_WHAT THIS TASK INVOLVES_. Whenever a line in the entries below contains "glasses", copy that line.

[Scene image comparisons]

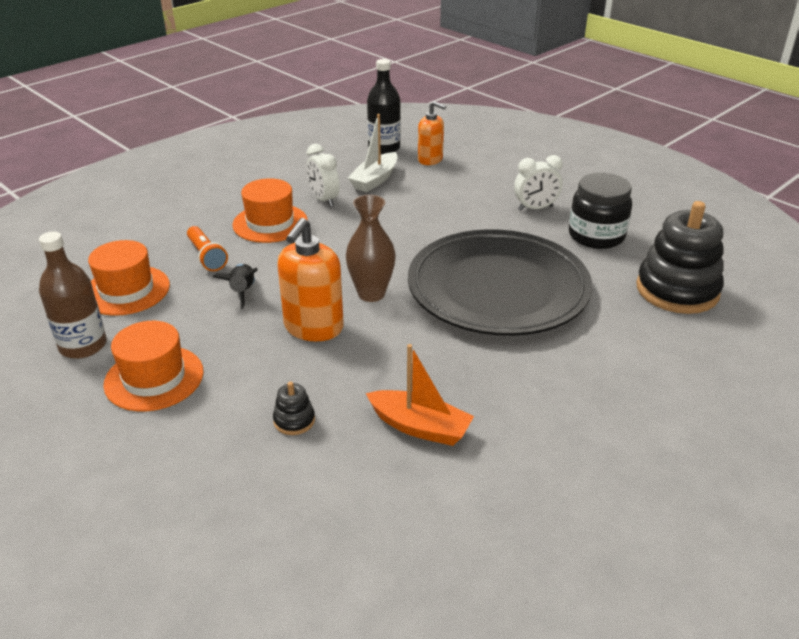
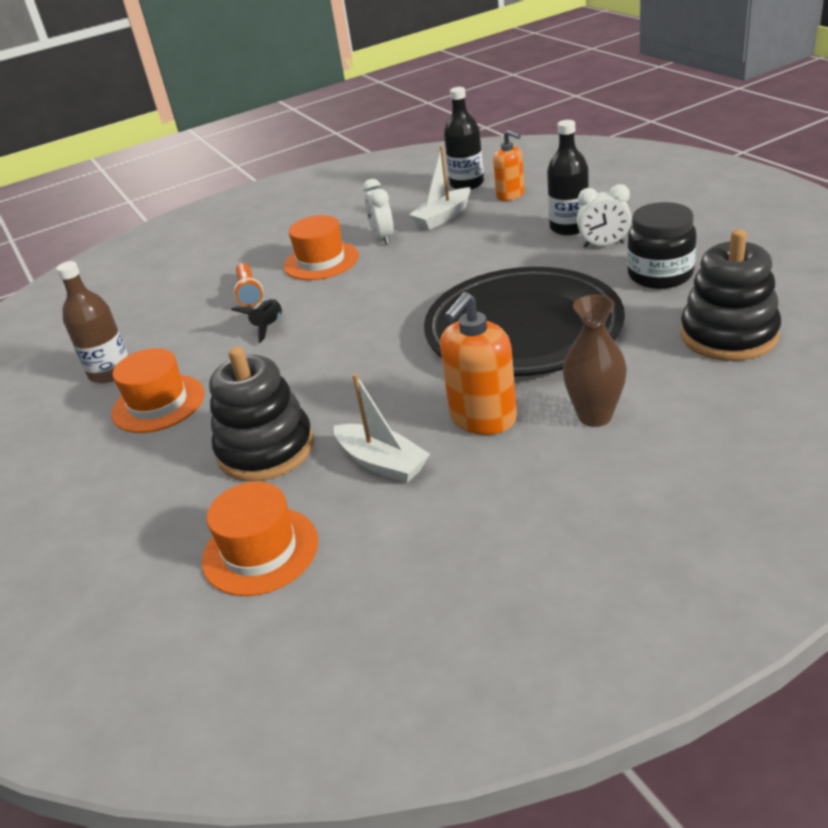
camera: 20 degrees right, 0 degrees up
(126, 290) = (166, 323): orange hat -> orange hat (260, 551)
(294, 420) = (266, 449): black stacking toy -> black stacking toy, size x2.39
(313, 328) = (320, 363): orange soap dispenser -> orange soap dispenser (482, 418)
(371, 294) = (390, 331): brown vase -> brown vase (595, 416)
(420, 427) = (382, 463): orange boat -> white boat
(497, 191) = (569, 227): none -> black bottle

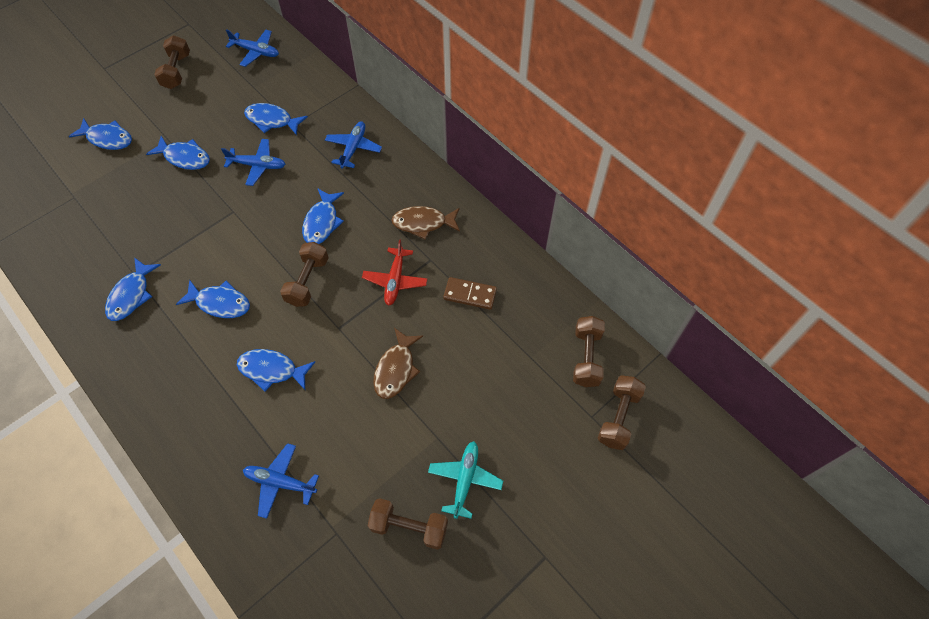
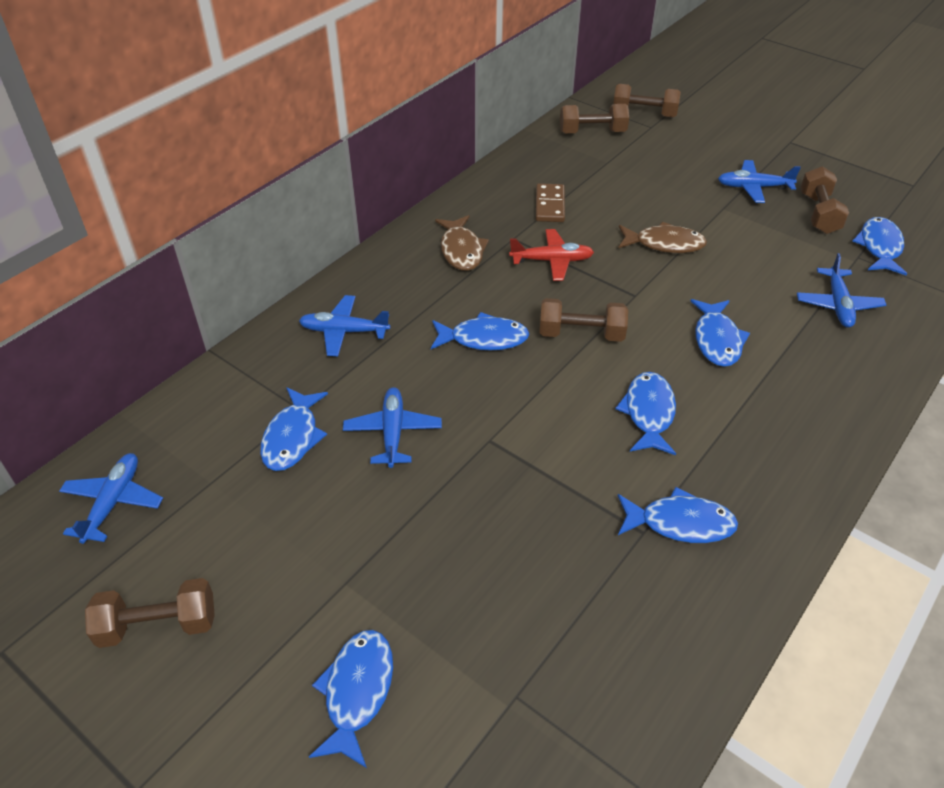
camera: 100 degrees left, 15 degrees down
(185, 157) = (389, 538): blue fish -> blue fish (879, 247)
(465, 479) = (753, 187): turquoise plane -> blue plane

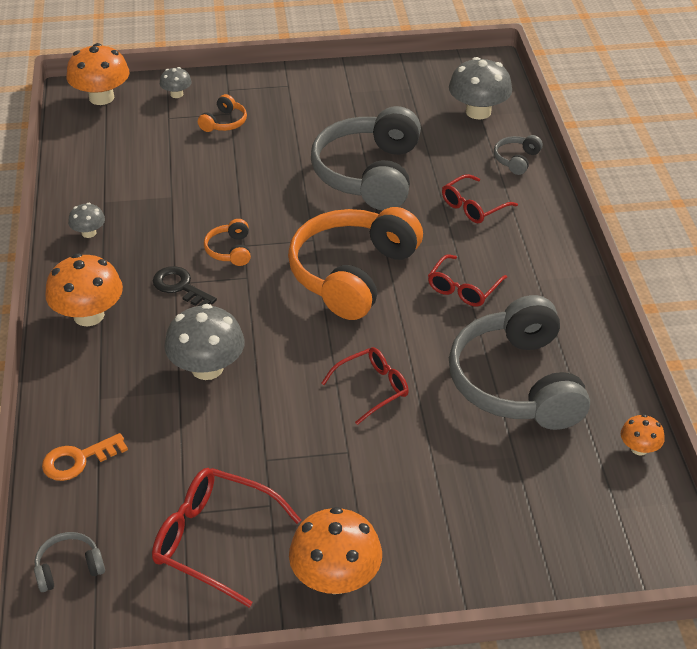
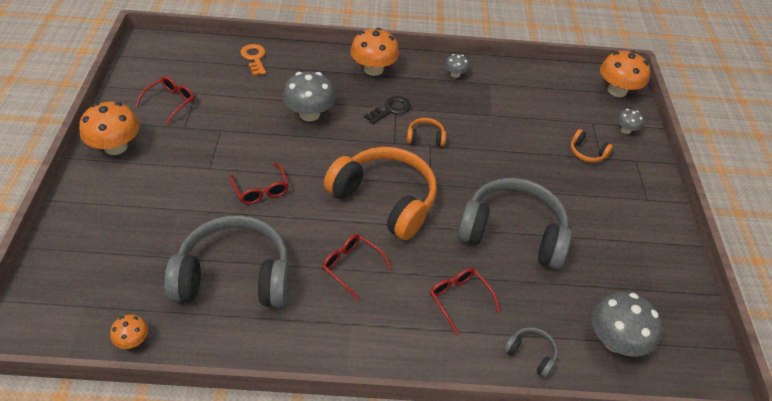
camera: 95 degrees right, 5 degrees up
(69, 568) = (181, 51): grey headphones -> none
(214, 540) = (170, 102): red glasses -> red glasses, size x0.65

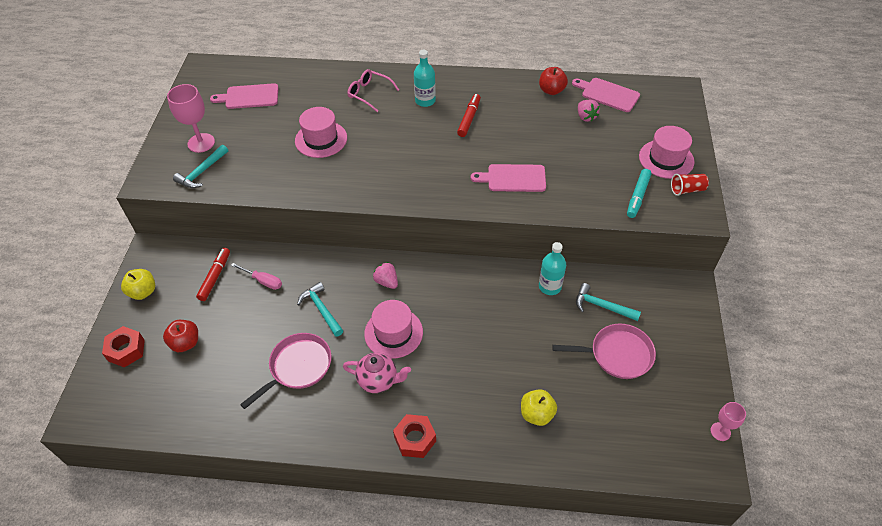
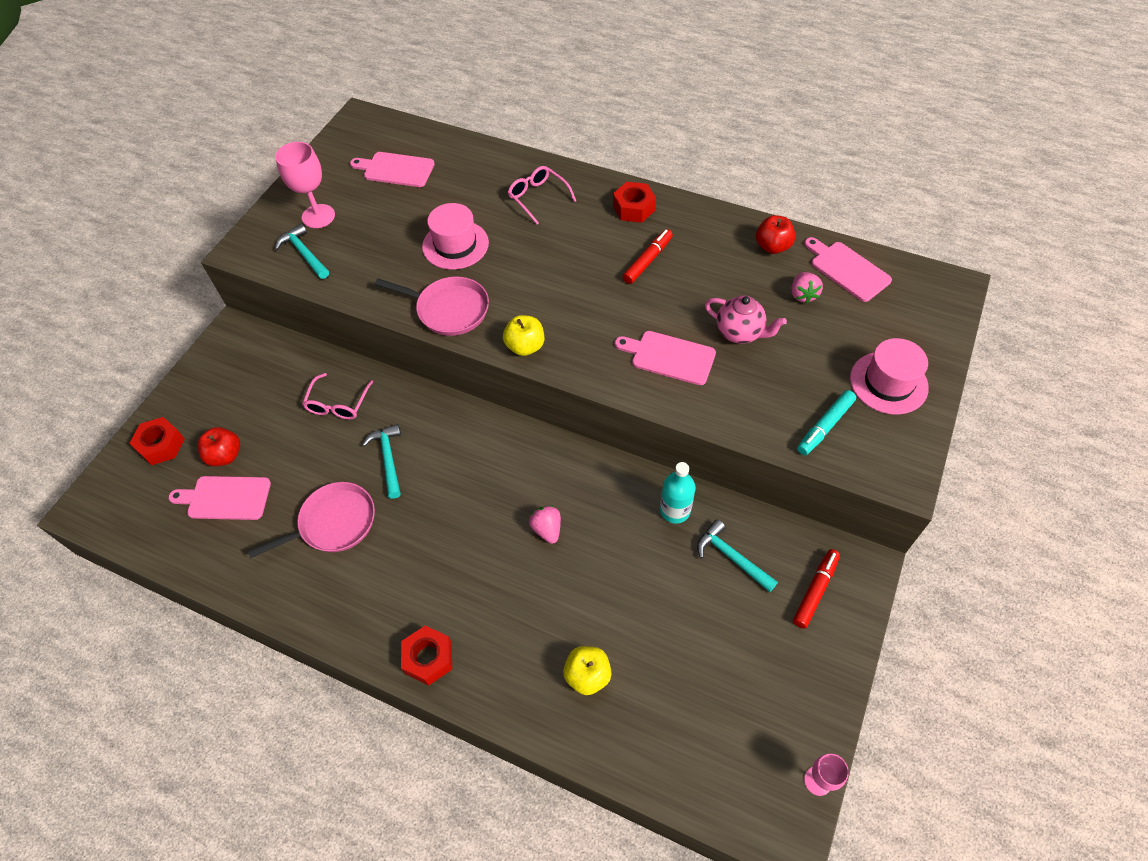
camera: 20 degrees right, 5 degrees up
(143, 292) = (205, 380): yellow apple -> yellow apple (525, 346)
(200, 374) = (225, 498): none -> pink cutting board
(202, 172) = (304, 253): turquoise hammer -> turquoise hammer turned 90 degrees clockwise
(215, 277) = (288, 384): red marker -> red marker (815, 590)
(263, 281) = (338, 404): pink screwdriver -> pink glasses
(378, 380) = (417, 569): pink teapot -> pink teapot (740, 333)
(386, 282) = (477, 446): pink strawberry -> pink strawberry (547, 529)
(393, 333) = (459, 514): pink hat -> none
(425, 101) = (602, 223): turquoise bottle -> none
(443, 86) = (633, 208): none -> red nut
(617, 354) = (724, 629): pink pan -> pink pan (449, 309)
(687, 190) = (898, 435): red cup -> none

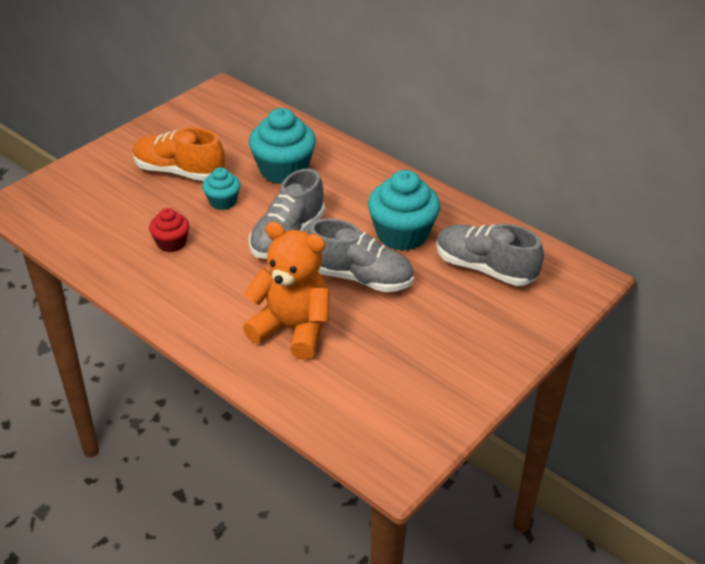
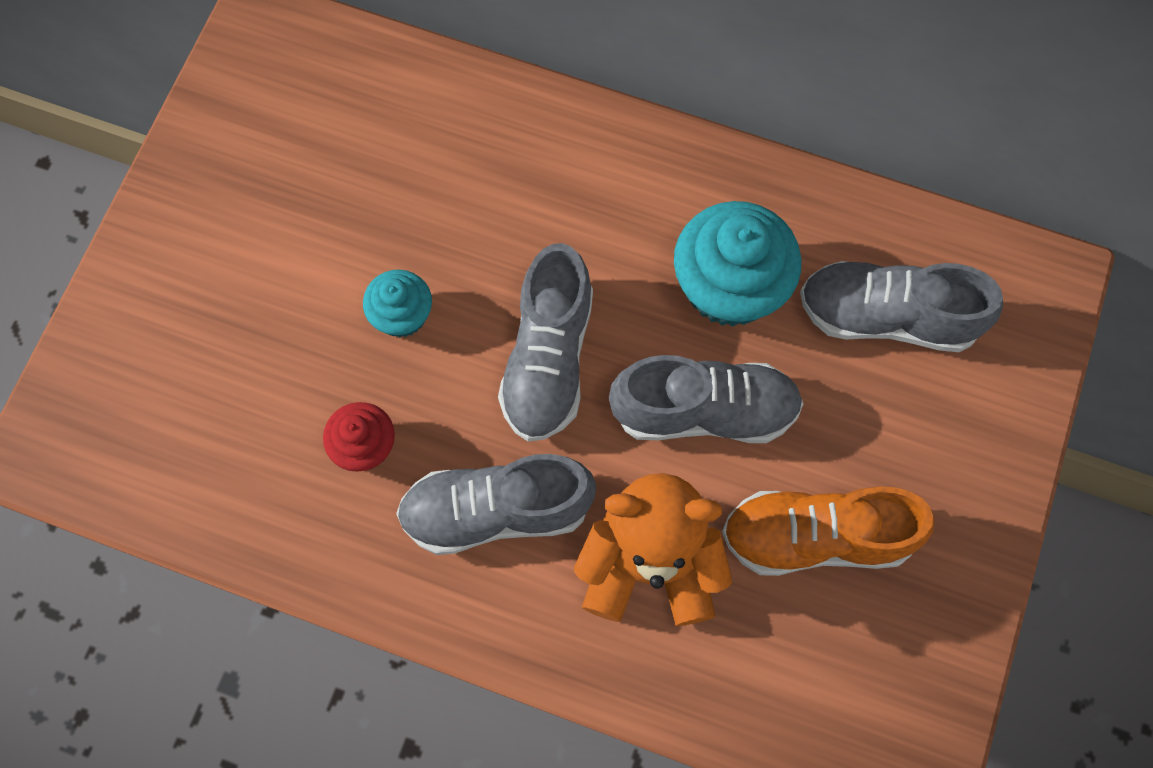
camera: 20 degrees left, 30 degrees up
(179, 171) = (290, 267): orange shoe -> orange shoe (816, 536)
(223, 285) = (496, 511): none -> grey shoe
(283, 170) = (468, 199): turquoise cupcake -> none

_RESULT OF THE TASK_.
(214, 540) = (170, 102): red glasses -> red glasses, size x0.65
(263, 281) = (338, 404): pink screwdriver -> pink glasses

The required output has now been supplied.